Given instruction: Copy the listing below word for word, leaving out the pictures.

(Excerpts from a listing of spatial question data)
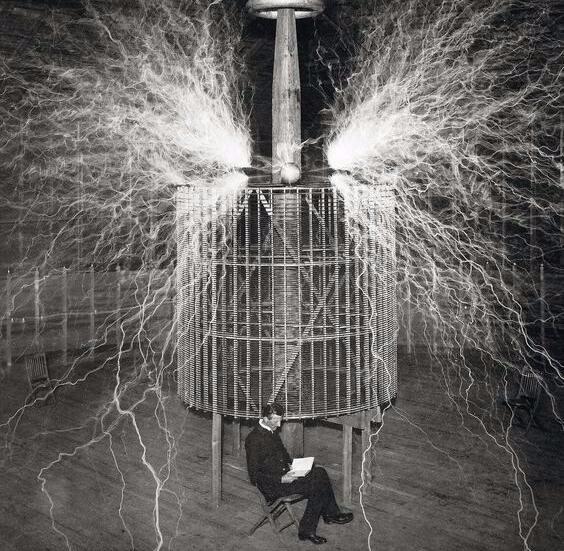
At what (x,y) coordinates should I click in order to perform the action: click on floor. Please return your answer as a coordinate pair (x, y). This screenshot has width=564, height=551. Looking at the image, I should click on (438, 453).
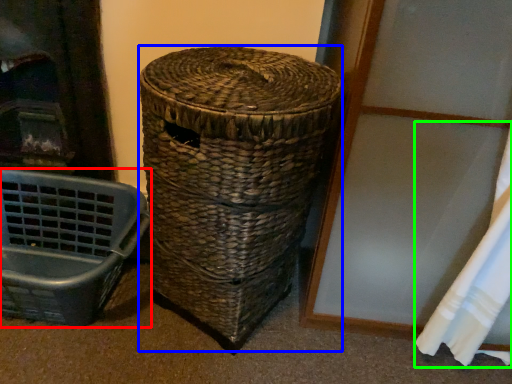
Question: Which object is positioned farthest from furniture (highlighted by a red box)? Select from basket (highlighted by a blue box) and curtain (highlighted by a green box).

Choices:
 (A) basket
 (B) curtain

Answer: (B)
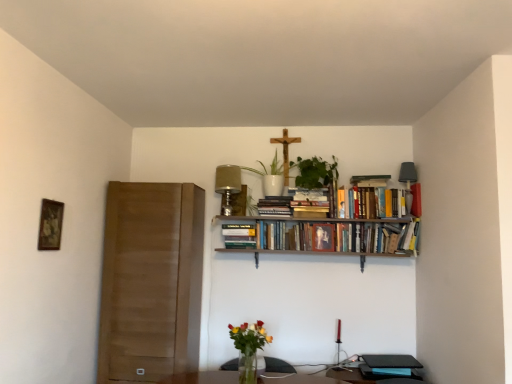
Question: Can you confirm if hardcover book at upper right, the 1th book when ordered from right to left, is taller than hardcover books at upper center, the 2th book in the right-to-left sequence?

Choices:
 (A) yes
 (B) no

Answer: (A)

Question: Does hardcover book at upper right, which is counted as the fifth book, starting from the left, have a larger size compared to hardcover books at upper center, positioned as the fourth book in left-to-right order?

Choices:
 (A) yes
 (B) no

Answer: (B)

Question: Is hardcover book at upper right, which is counted as the fifth book, starting from the left, shorter than hardcover books at upper center, positioned as the fourth book in left-to-right order?

Choices:
 (A) no
 (B) yes

Answer: (A)

Question: Is hardcover book at upper right, the 1th book when ordered from right to left, turned away from hardcover books at upper center, the 2th book in the right-to-left sequence?

Choices:
 (A) yes
 (B) no

Answer: (B)

Question: Can you confirm if hardcover book at upper right, which is counted as the fifth book, starting from the left, is positioned to the left of hardcover books at upper center, the 2th book in the right-to-left sequence?

Choices:
 (A) no
 (B) yes

Answer: (A)

Question: Based on their positions, is hardcover books at upper center, positioned as the fourth book in left-to-right order, located to the left or right of hardcover books at upper center, which is the third book from right to left?

Choices:
 (A) right
 (B) left

Answer: (A)

Question: Does point (374, 180) appear closer or farther from the camera than point (397, 203)?

Choices:
 (A) farther
 (B) closer

Answer: (A)

Question: In terms of height, does hardcover books at upper center, positioned as the fourth book in left-to-right order, look taller or shorter compared to hardcover books at upper center, which is the third book from right to left?

Choices:
 (A) tall
 (B) short

Answer: (B)

Question: From a real-world perspective, is hardcover books at upper center, positioned as the fourth book in left-to-right order, above or below hardcover books at upper center, which ranks as the 3th book in left-to-right order?

Choices:
 (A) below
 (B) above

Answer: (B)

Question: Considering their positions, is green leafy plant at upper center, which appears as the second plant when viewed from the left, located in front of or behind white ceramic pot at upper center, placed as the first plant when sorted from left to right?

Choices:
 (A) front
 (B) behind

Answer: (A)

Question: In terms of size, does green leafy plant at upper center, the 1th plant positioned from the right, appear bigger or smaller than white ceramic pot at upper center, placed as the first plant when sorted from left to right?

Choices:
 (A) small
 (B) big

Answer: (B)

Question: Does point (334, 165) appear closer or farther from the camera than point (274, 192)?

Choices:
 (A) closer
 (B) farther

Answer: (B)

Question: From their relative heights in the image, would you say green leafy plant at upper center, the 1th plant positioned from the right, is taller or shorter than white ceramic pot at upper center, placed as the first plant when sorted from left to right?

Choices:
 (A) tall
 (B) short

Answer: (B)

Question: Is point (415, 196) closer or farther from the camera than point (391, 205)?

Choices:
 (A) farther
 (B) closer

Answer: (A)

Question: Considering the positions of hardcover book at upper right, the 1th book when ordered from right to left, and hardcover books at upper center, which ranks as the 3th book in left-to-right order, in the image, is hardcover book at upper right, the 1th book when ordered from right to left, taller or shorter than hardcover books at upper center, which ranks as the 3th book in left-to-right order,?

Choices:
 (A) tall
 (B) short

Answer: (B)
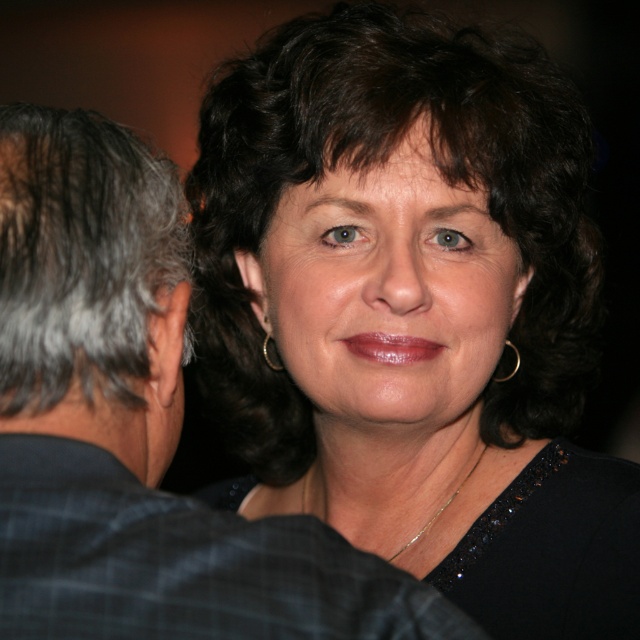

Task solution:
At what (x,y) coordinates should I click in order to perform the action: click on floor. Please return your answer as a coordinate pair (x, y). This screenshot has width=564, height=551. Looking at the image, I should click on (438, 453).
Question: Which object is positioned farthest from furniture (highlighted by a red box)? Select from basket (highlighted by a blue box) and curtain (highlighted by a green box).

Choices:
 (A) basket
 (B) curtain

Answer: (B)
Question: Can you confirm if hardcover book at upper right, the 1th book when ordered from right to left, is taller than hardcover books at upper center, the 2th book in the right-to-left sequence?

Choices:
 (A) yes
 (B) no

Answer: (A)

Question: Does hardcover book at upper right, which is counted as the fifth book, starting from the left, have a larger size compared to hardcover books at upper center, positioned as the fourth book in left-to-right order?

Choices:
 (A) yes
 (B) no

Answer: (B)

Question: Is hardcover book at upper right, which is counted as the fifth book, starting from the left, shorter than hardcover books at upper center, positioned as the fourth book in left-to-right order?

Choices:
 (A) no
 (B) yes

Answer: (A)

Question: Is hardcover book at upper right, the 1th book when ordered from right to left, turned away from hardcover books at upper center, the 2th book in the right-to-left sequence?

Choices:
 (A) yes
 (B) no

Answer: (B)

Question: Can you confirm if hardcover book at upper right, which is counted as the fifth book, starting from the left, is positioned to the left of hardcover books at upper center, the 2th book in the right-to-left sequence?

Choices:
 (A) no
 (B) yes

Answer: (A)

Question: Based on their positions, is hardcover books at upper center, positioned as the fourth book in left-to-right order, located to the left or right of hardcover books at upper center, which is the third book from right to left?

Choices:
 (A) right
 (B) left

Answer: (A)

Question: Does point (374, 180) appear closer or farther from the camera than point (397, 203)?

Choices:
 (A) farther
 (B) closer

Answer: (A)

Question: In terms of height, does hardcover books at upper center, positioned as the fourth book in left-to-right order, look taller or shorter compared to hardcover books at upper center, which is the third book from right to left?

Choices:
 (A) tall
 (B) short

Answer: (B)

Question: From a real-world perspective, is hardcover books at upper center, positioned as the fourth book in left-to-right order, above or below hardcover books at upper center, which ranks as the 3th book in left-to-right order?

Choices:
 (A) below
 (B) above

Answer: (B)

Question: Considering their positions, is green leafy plant at upper center, which appears as the second plant when viewed from the left, located in front of or behind white ceramic pot at upper center, placed as the first plant when sorted from left to right?

Choices:
 (A) front
 (B) behind

Answer: (A)

Question: In terms of size, does green leafy plant at upper center, the 1th plant positioned from the right, appear bigger or smaller than white ceramic pot at upper center, placed as the first plant when sorted from left to right?

Choices:
 (A) small
 (B) big

Answer: (B)

Question: Does point (334, 165) appear closer or farther from the camera than point (274, 192)?

Choices:
 (A) closer
 (B) farther

Answer: (B)

Question: From their relative heights in the image, would you say green leafy plant at upper center, the 1th plant positioned from the right, is taller or shorter than white ceramic pot at upper center, placed as the first plant when sorted from left to right?

Choices:
 (A) tall
 (B) short

Answer: (B)

Question: Is point (415, 196) closer or farther from the camera than point (391, 205)?

Choices:
 (A) farther
 (B) closer

Answer: (A)

Question: Considering the positions of hardcover book at upper right, the 1th book when ordered from right to left, and hardcover books at upper center, which ranks as the 3th book in left-to-right order, in the image, is hardcover book at upper right, the 1th book when ordered from right to left, taller or shorter than hardcover books at upper center, which ranks as the 3th book in left-to-right order,?

Choices:
 (A) tall
 (B) short

Answer: (B)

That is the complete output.